▶ [Materials provided]
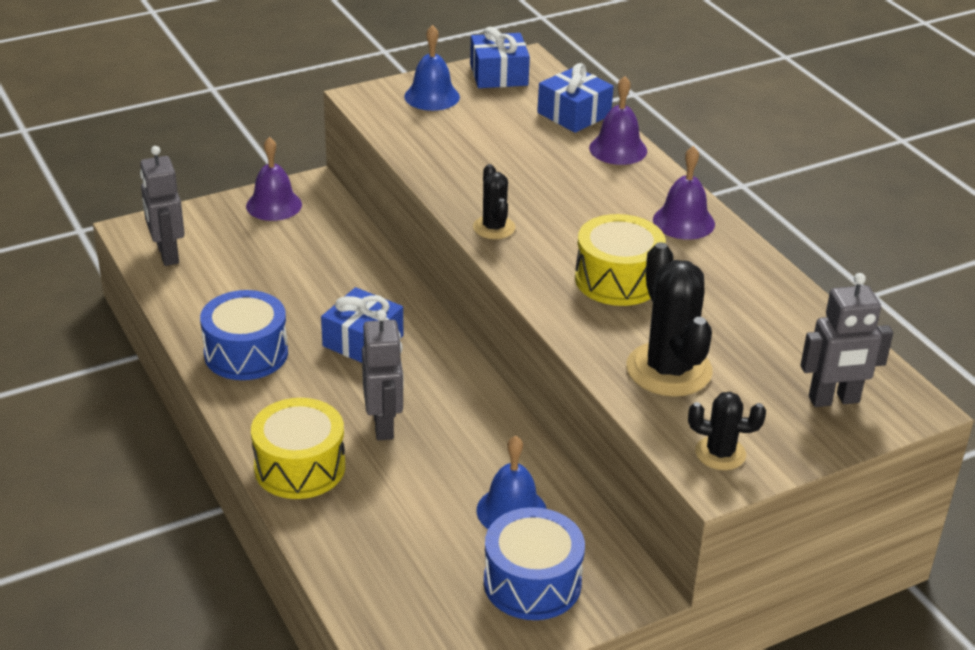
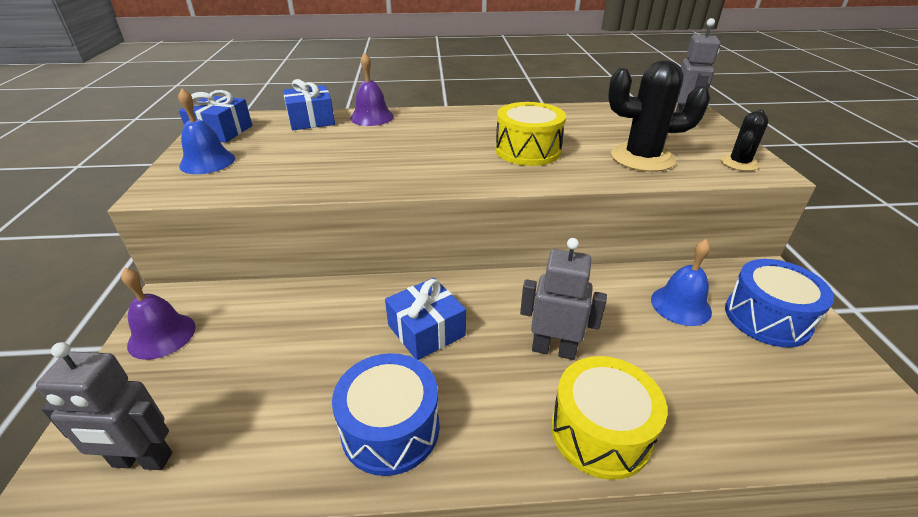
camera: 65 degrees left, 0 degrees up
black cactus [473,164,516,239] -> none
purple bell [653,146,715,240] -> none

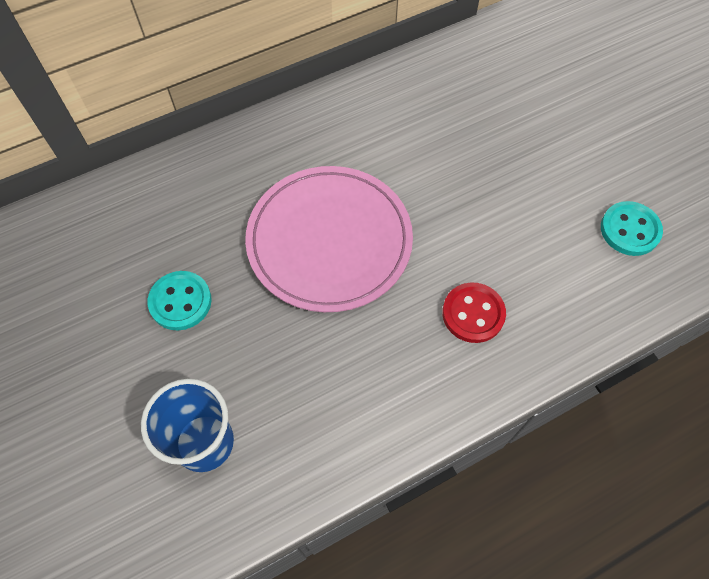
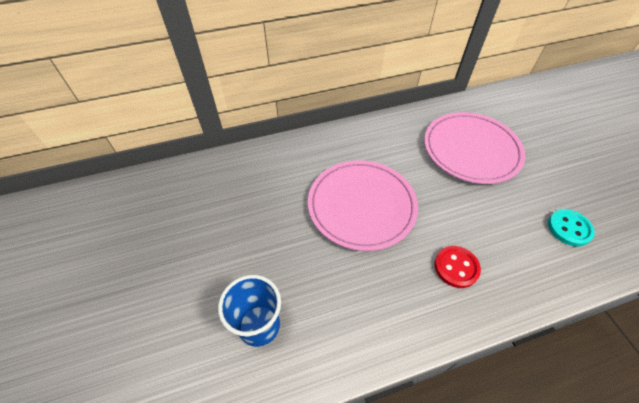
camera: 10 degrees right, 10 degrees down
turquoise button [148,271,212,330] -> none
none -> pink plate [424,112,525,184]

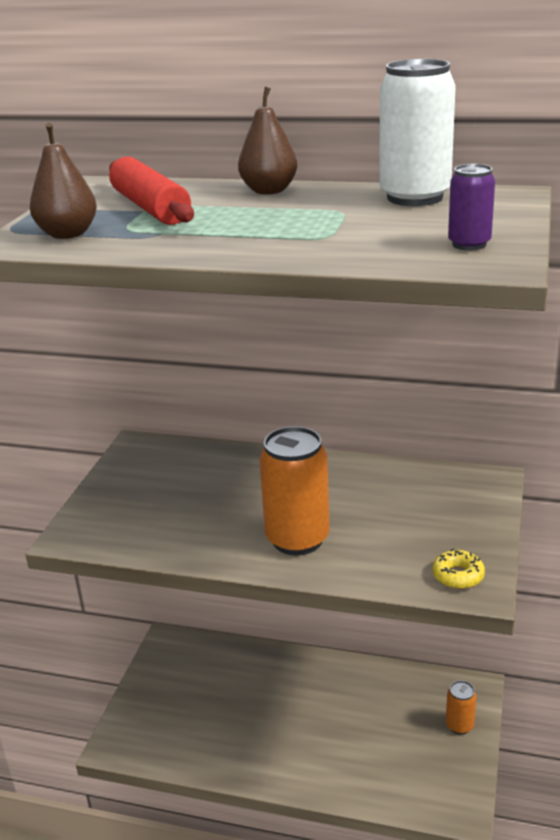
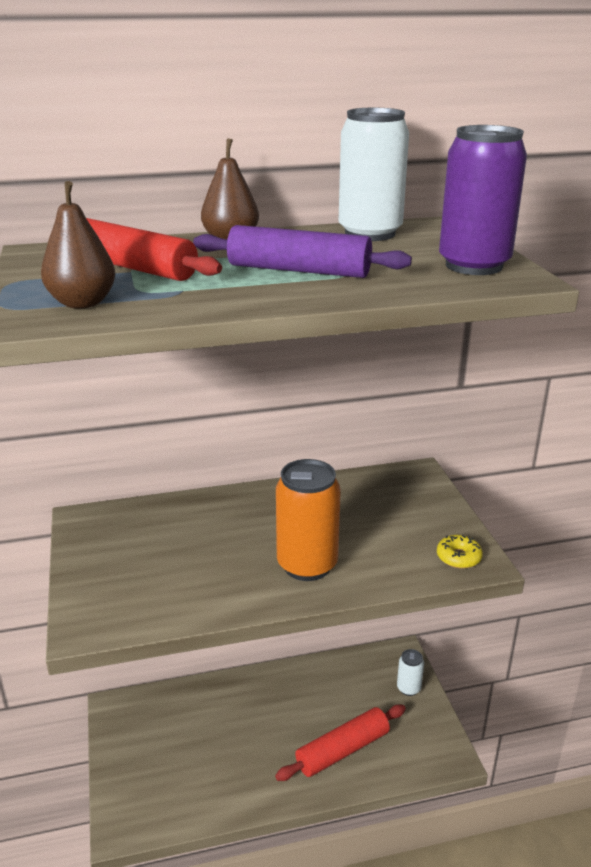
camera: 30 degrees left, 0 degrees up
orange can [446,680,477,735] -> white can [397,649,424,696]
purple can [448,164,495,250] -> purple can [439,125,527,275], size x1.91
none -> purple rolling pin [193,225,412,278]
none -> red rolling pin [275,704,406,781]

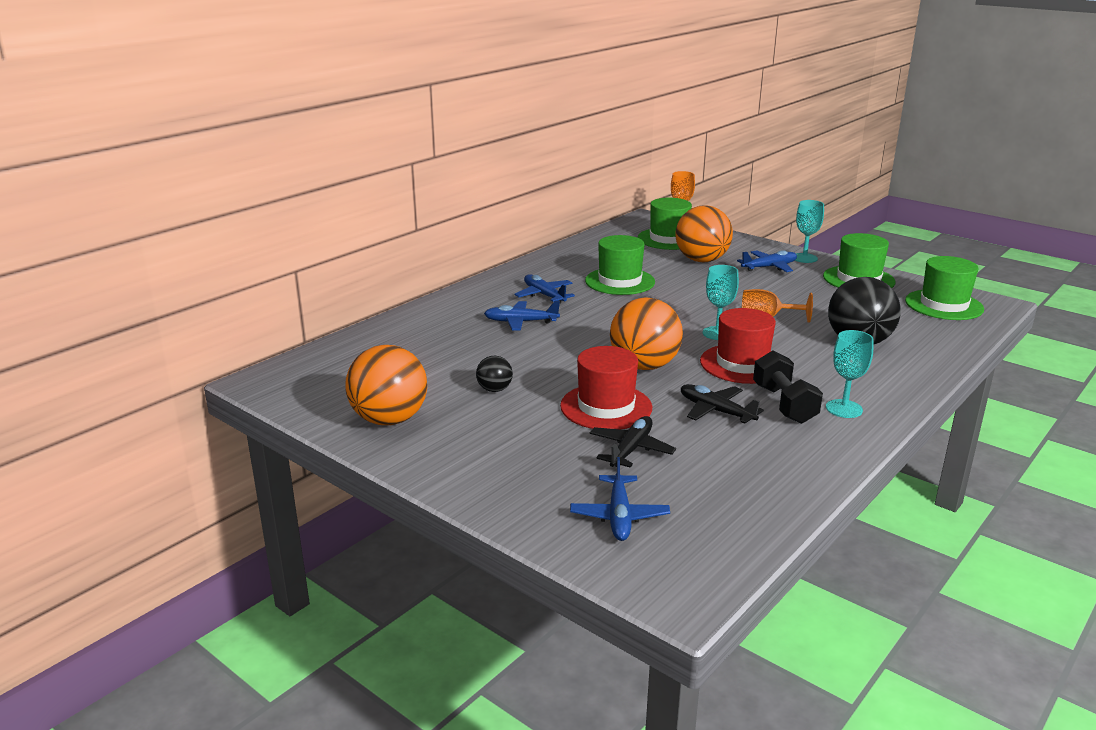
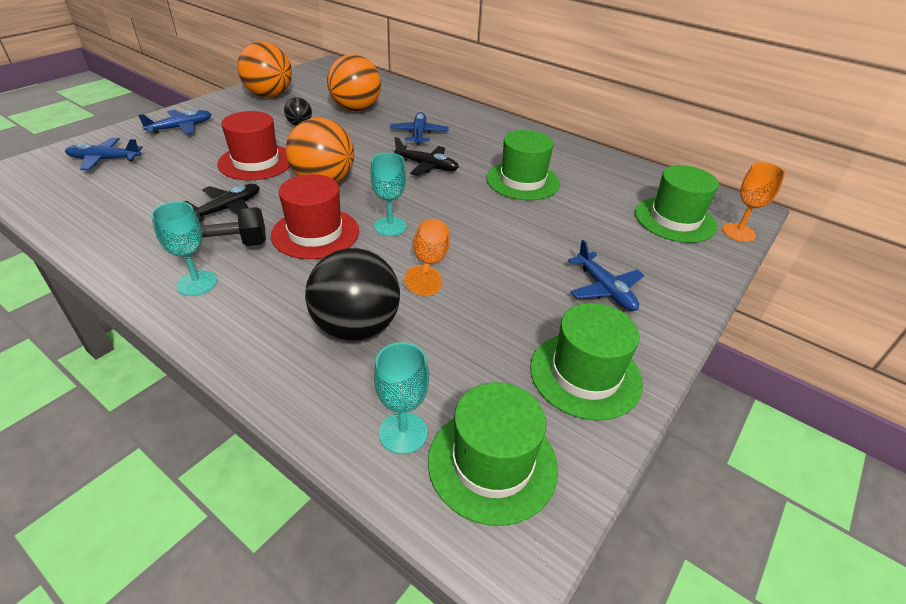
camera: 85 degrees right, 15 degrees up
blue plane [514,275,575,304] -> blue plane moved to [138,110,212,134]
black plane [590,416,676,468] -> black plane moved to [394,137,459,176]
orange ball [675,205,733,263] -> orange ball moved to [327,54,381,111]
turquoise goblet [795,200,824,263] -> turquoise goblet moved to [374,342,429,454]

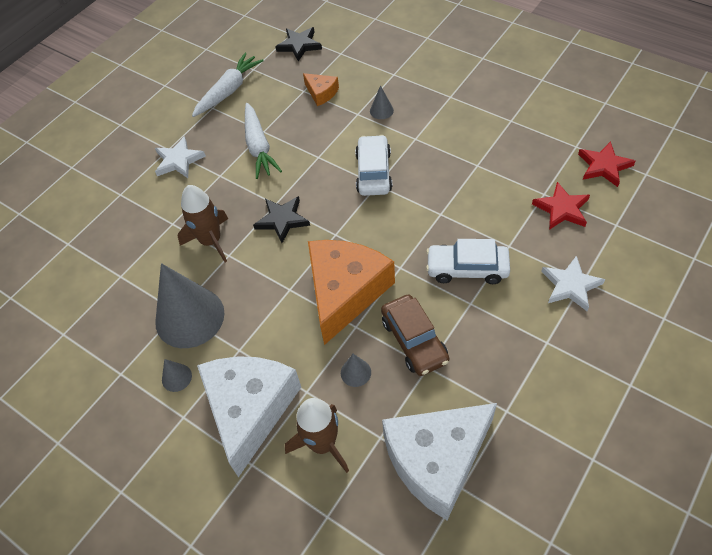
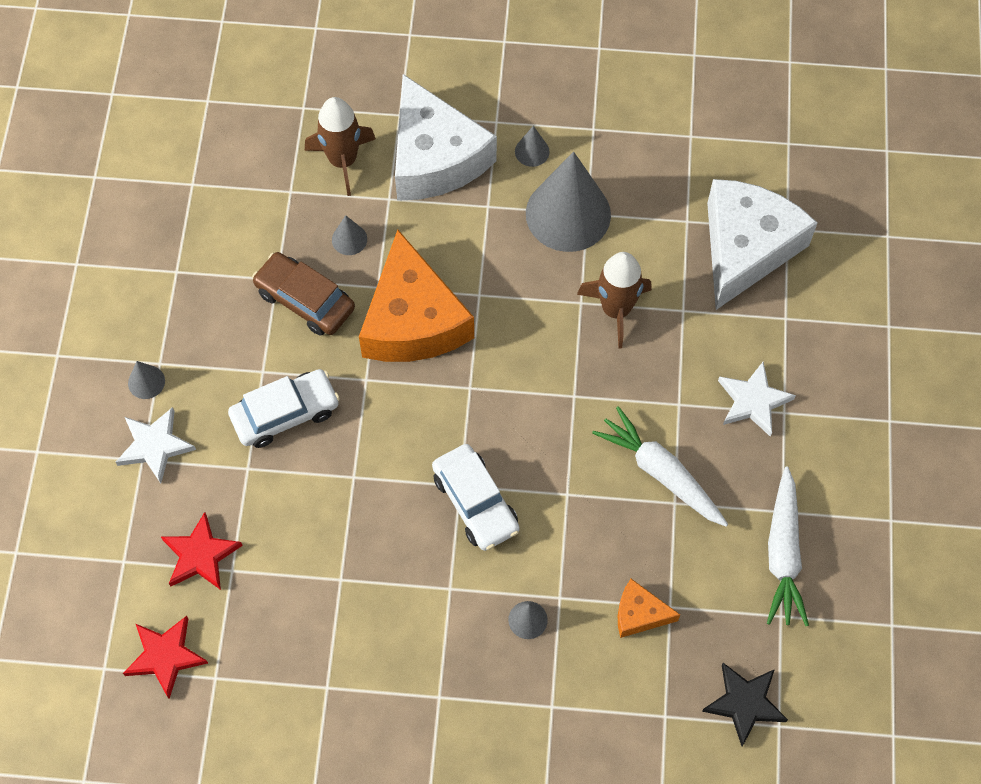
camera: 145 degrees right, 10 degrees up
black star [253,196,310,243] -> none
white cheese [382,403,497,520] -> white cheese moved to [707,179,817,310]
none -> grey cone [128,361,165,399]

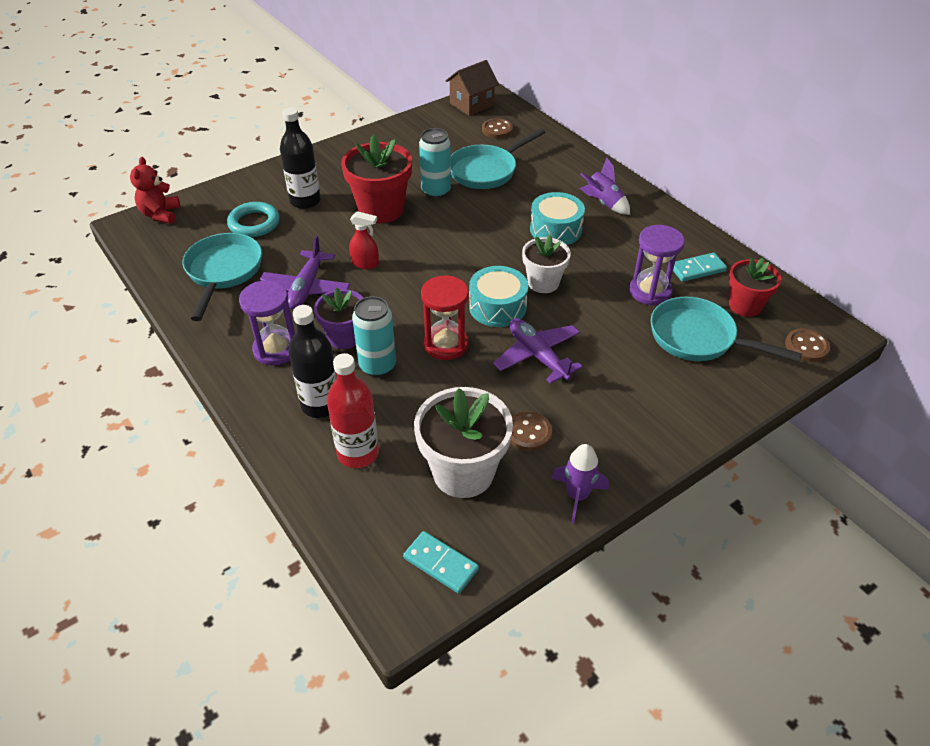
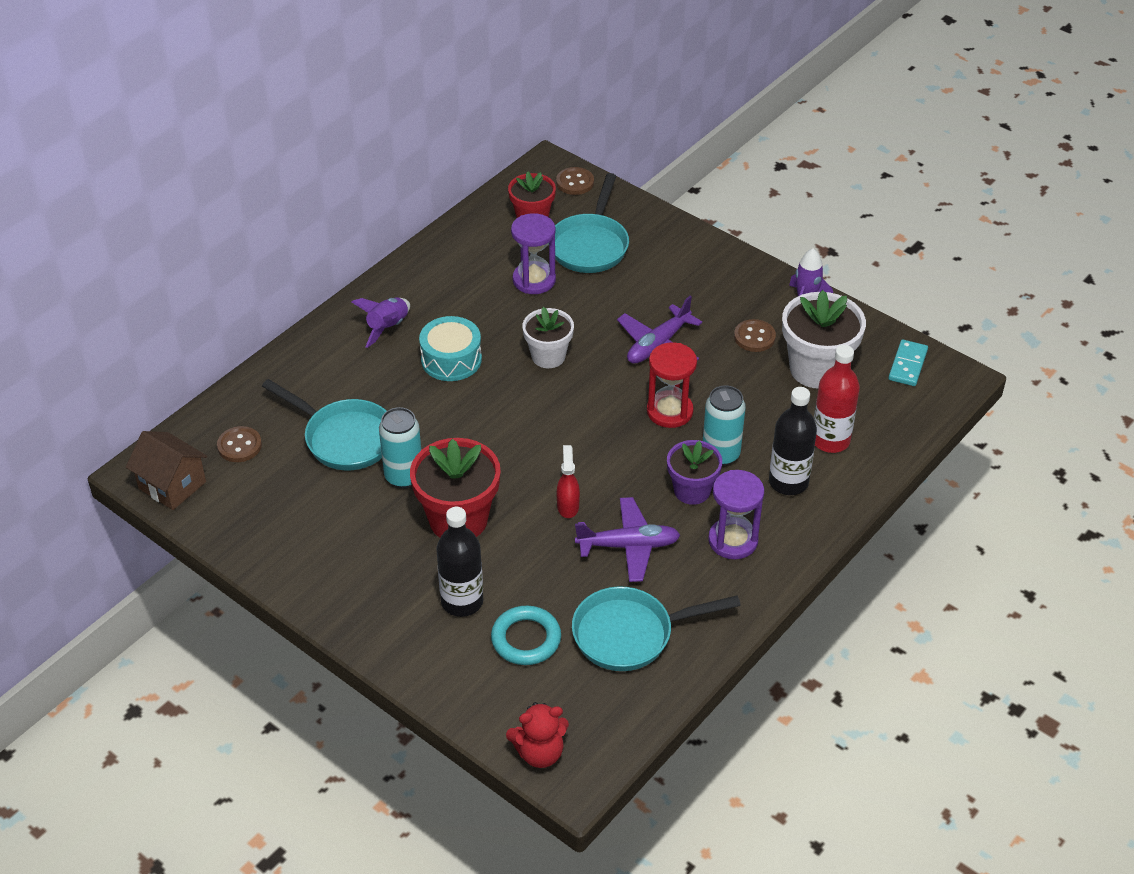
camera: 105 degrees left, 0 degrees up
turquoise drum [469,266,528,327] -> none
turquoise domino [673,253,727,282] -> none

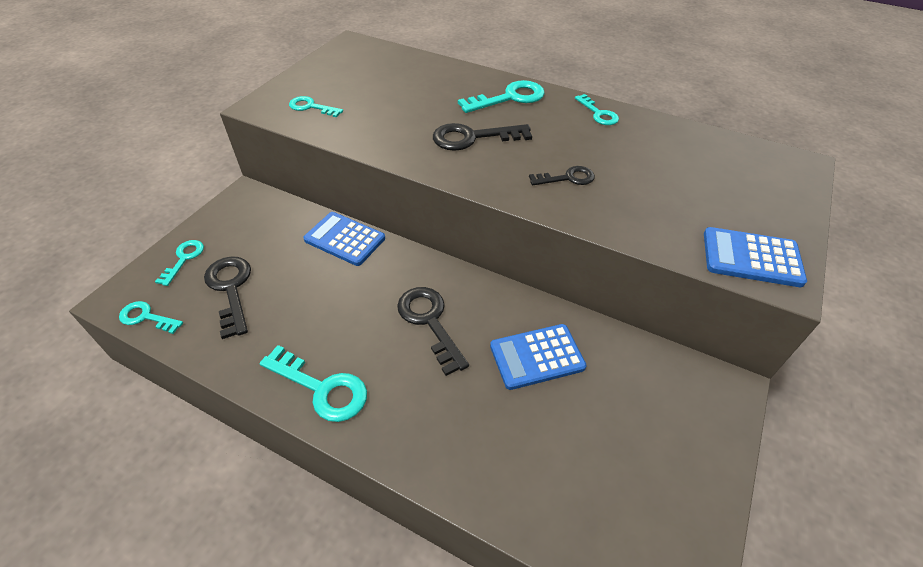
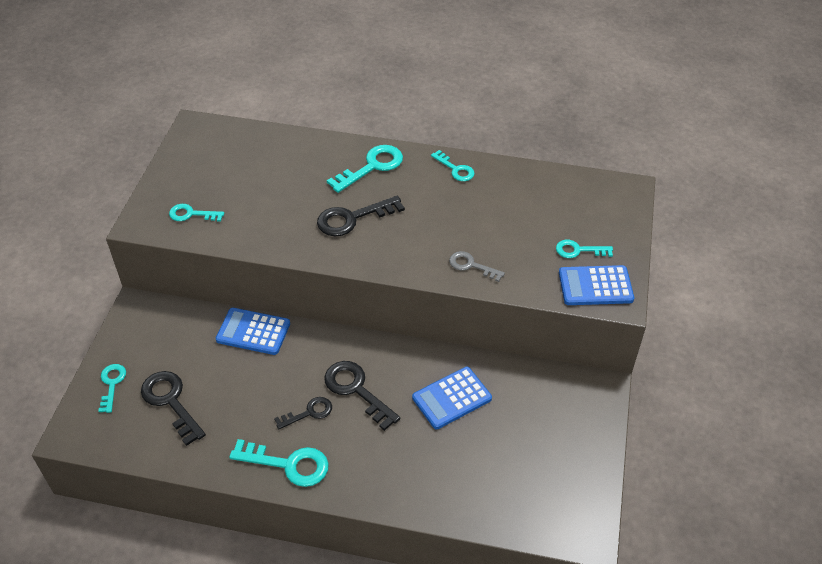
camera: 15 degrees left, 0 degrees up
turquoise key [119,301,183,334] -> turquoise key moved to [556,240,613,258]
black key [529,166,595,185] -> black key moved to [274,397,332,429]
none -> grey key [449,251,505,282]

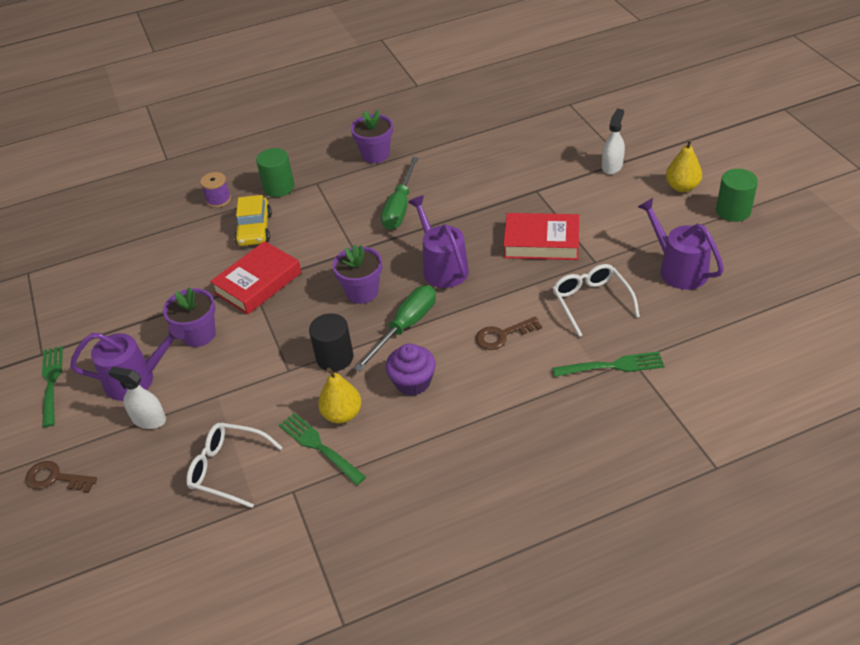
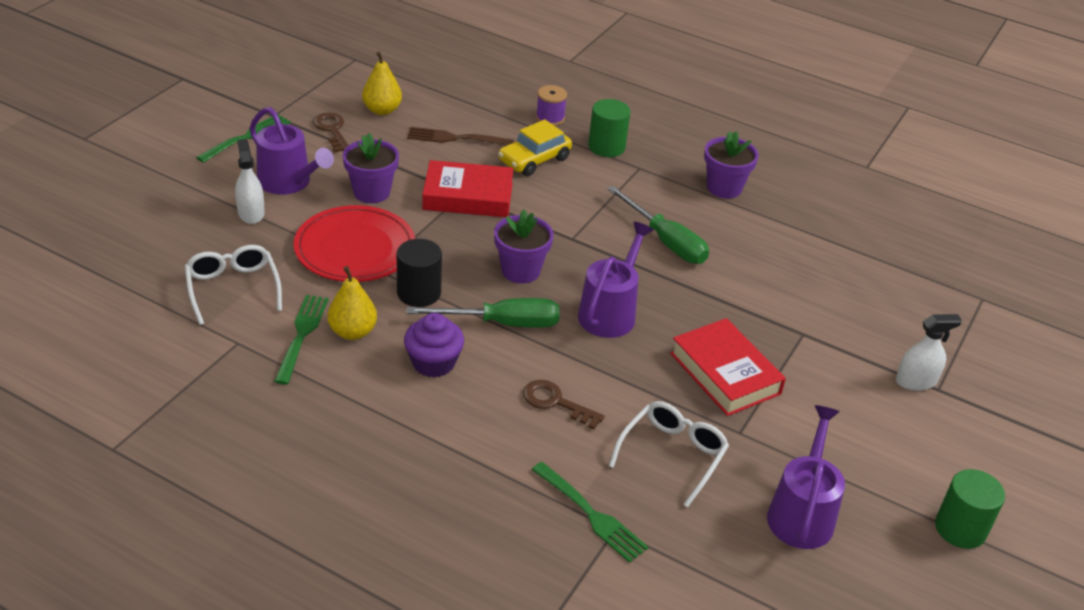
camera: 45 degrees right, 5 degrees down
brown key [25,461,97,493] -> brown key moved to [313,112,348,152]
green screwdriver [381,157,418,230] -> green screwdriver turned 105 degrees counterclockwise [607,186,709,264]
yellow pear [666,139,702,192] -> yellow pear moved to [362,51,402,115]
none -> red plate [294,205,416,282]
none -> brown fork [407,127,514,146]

▶ [What to produce] Give back the entries above exactly as they stand. Leave the images out.

▶ [Answer for this exercise]
camera: 65 degrees left, 0 degrees up
black cactus [473,164,516,239] -> none
purple bell [653,146,715,240] -> none

camera: 10 degrees right, 10 degrees down
turquoise button [148,271,212,330] -> none
none -> pink plate [424,112,525,184]

camera: 30 degrees left, 0 degrees up
orange can [446,680,477,735] -> white can [397,649,424,696]
purple can [448,164,495,250] -> purple can [439,125,527,275], size x1.91
none -> purple rolling pin [193,225,412,278]
none -> red rolling pin [275,704,406,781]

camera: 85 degrees right, 15 degrees up
blue plane [514,275,575,304] -> blue plane moved to [138,110,212,134]
black plane [590,416,676,468] -> black plane moved to [394,137,459,176]
orange ball [675,205,733,263] -> orange ball moved to [327,54,381,111]
turquoise goblet [795,200,824,263] -> turquoise goblet moved to [374,342,429,454]

camera: 145 degrees right, 10 degrees up
black star [253,196,310,243] -> none
white cheese [382,403,497,520] -> white cheese moved to [707,179,817,310]
none -> grey cone [128,361,165,399]

camera: 105 degrees left, 0 degrees up
turquoise drum [469,266,528,327] -> none
turquoise domino [673,253,727,282] -> none

camera: 15 degrees left, 0 degrees up
turquoise key [119,301,183,334] -> turquoise key moved to [556,240,613,258]
black key [529,166,595,185] -> black key moved to [274,397,332,429]
none -> grey key [449,251,505,282]

camera: 45 degrees right, 5 degrees down
brown key [25,461,97,493] -> brown key moved to [313,112,348,152]
green screwdriver [381,157,418,230] -> green screwdriver turned 105 degrees counterclockwise [607,186,709,264]
yellow pear [666,139,702,192] -> yellow pear moved to [362,51,402,115]
none -> red plate [294,205,416,282]
none -> brown fork [407,127,514,146]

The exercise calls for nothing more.